◆ **WHAT THE TASK REQUIRES**: With the pictures removed, please write out every line below exactly as given.
(DATA PROVIDED Opens)
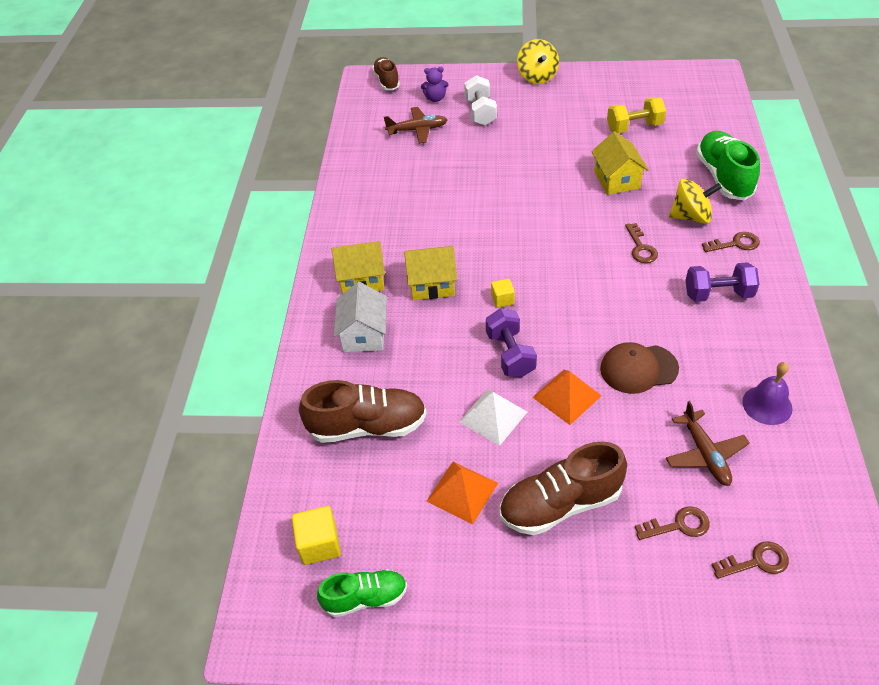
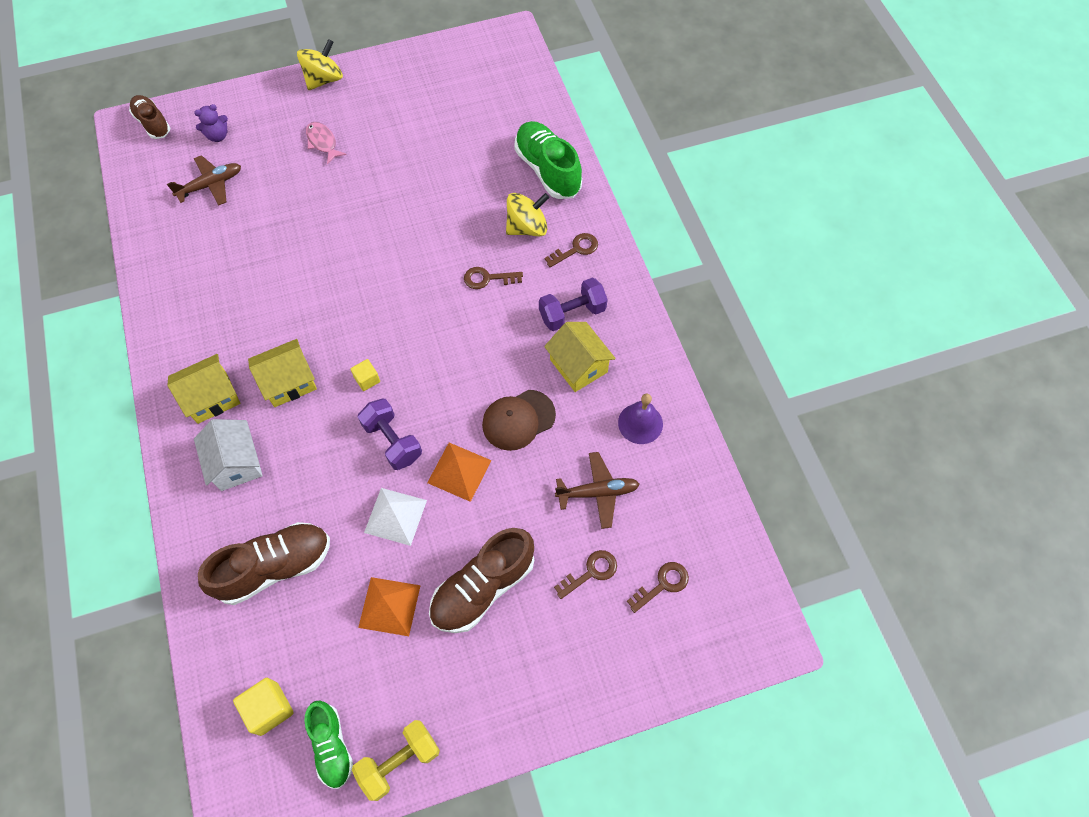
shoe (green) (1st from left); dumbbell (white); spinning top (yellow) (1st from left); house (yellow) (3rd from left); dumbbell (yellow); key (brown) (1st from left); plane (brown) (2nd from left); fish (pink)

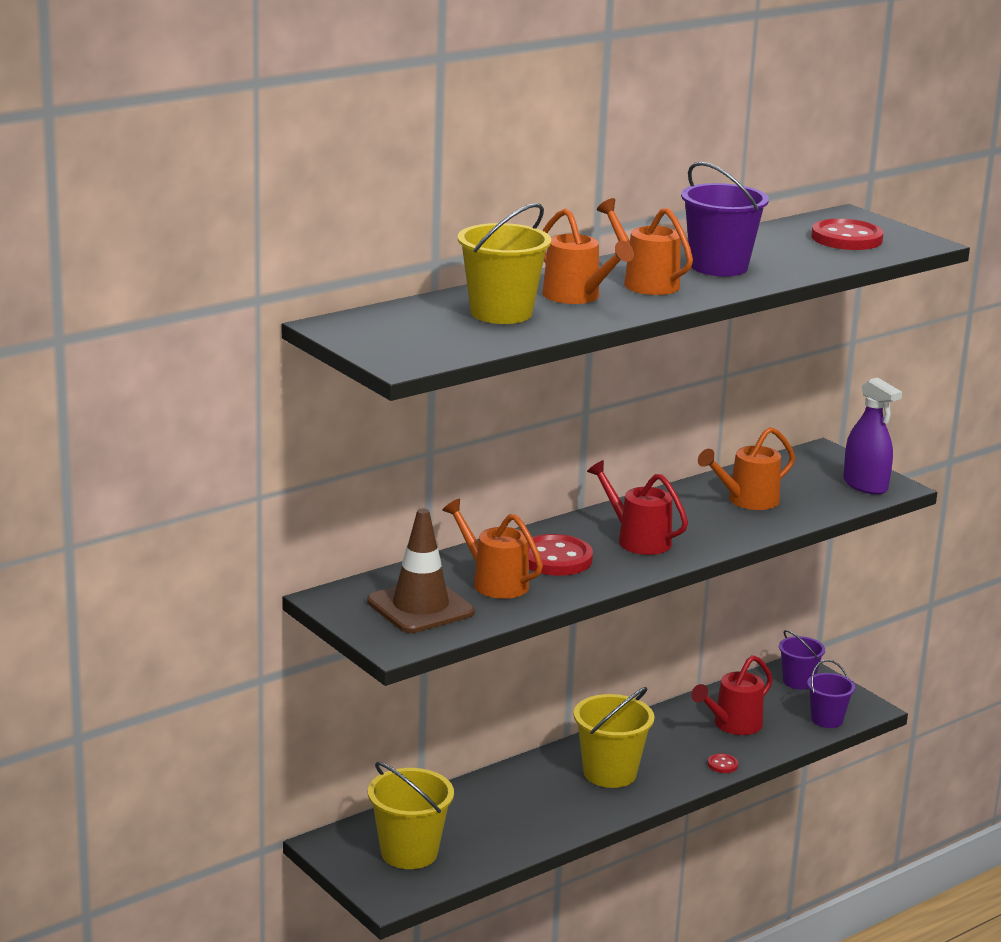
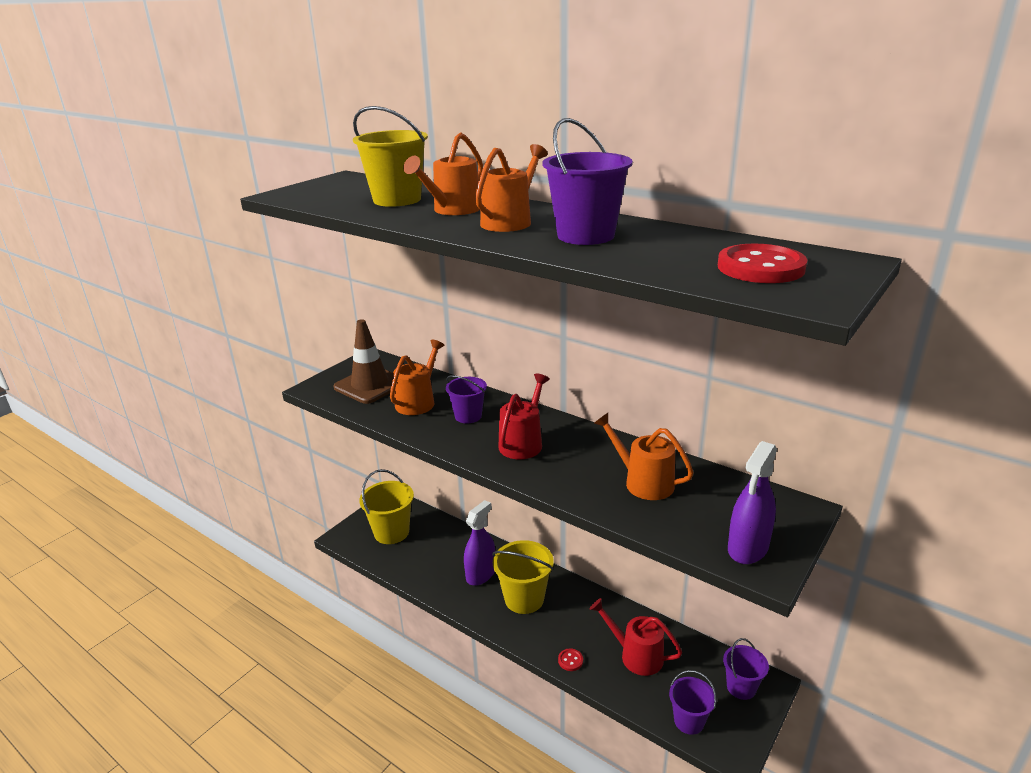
bucket (purple) (1st from left); spray bottle (purple) (1st from left)

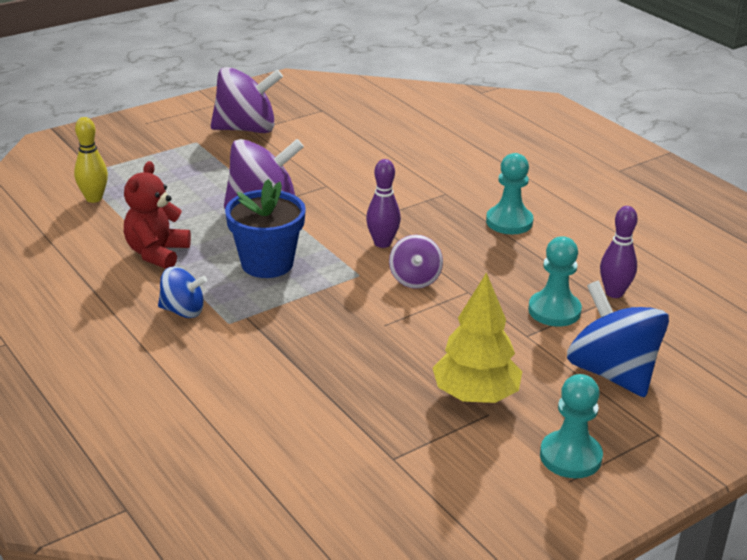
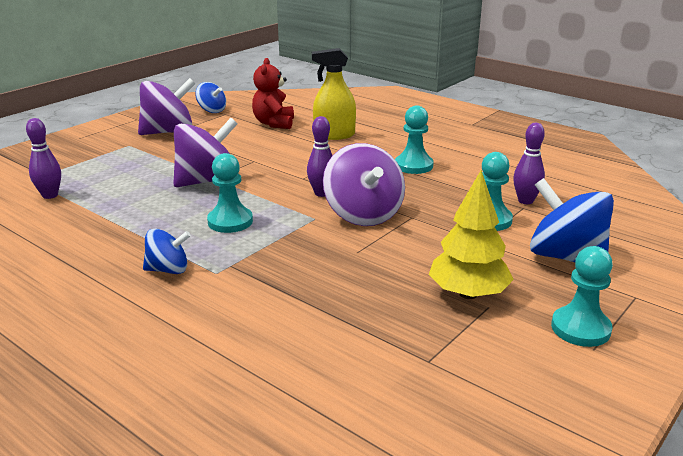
bowling pin (purple) (1st from left); teddy bear (red); pawn (turquoise) (1st from left); spinning top (purple) (3rd from left); spinning top (blue) (2nd from left); spray bottle (yellow)

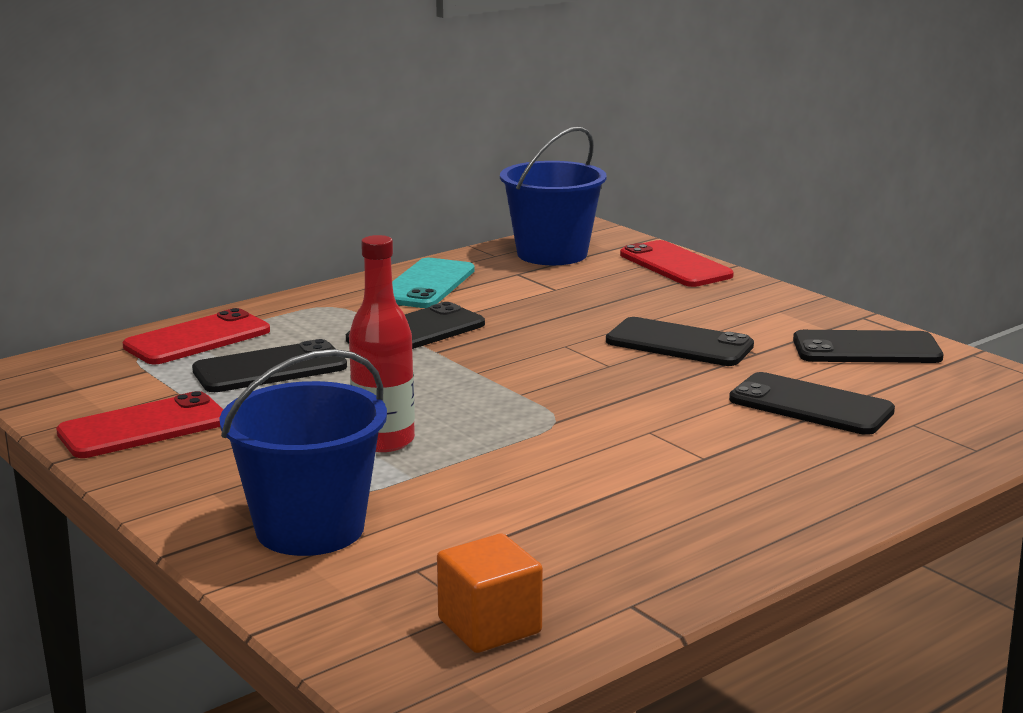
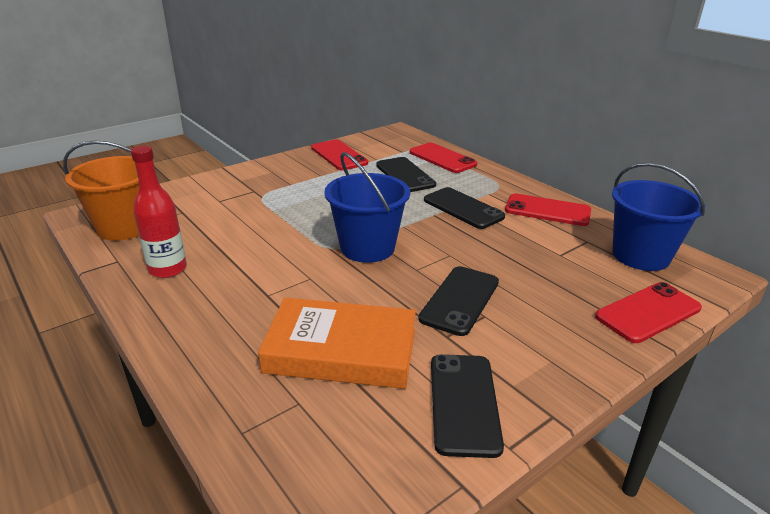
bucket (blue) (1st from left); bottle (red); phone (red) (3rd from left); bucket (orange); book (orange)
(DATA PROVIDED Closes)
◆ **EXERCISE OUTPUT**:
shoe (green) (1st from left); dumbbell (white); spinning top (yellow) (1st from left); house (yellow) (3rd from left); dumbbell (yellow); key (brown) (1st from left); plane (brown) (2nd from left); fish (pink)

bucket (purple) (1st from left); spray bottle (purple) (1st from left)

bowling pin (purple) (1st from left); teddy bear (red); pawn (turquoise) (1st from left); spinning top (purple) (3rd from left); spinning top (blue) (2nd from left); spray bottle (yellow)

bucket (blue) (1st from left); bottle (red); phone (red) (3rd from left); bucket (orange); book (orange)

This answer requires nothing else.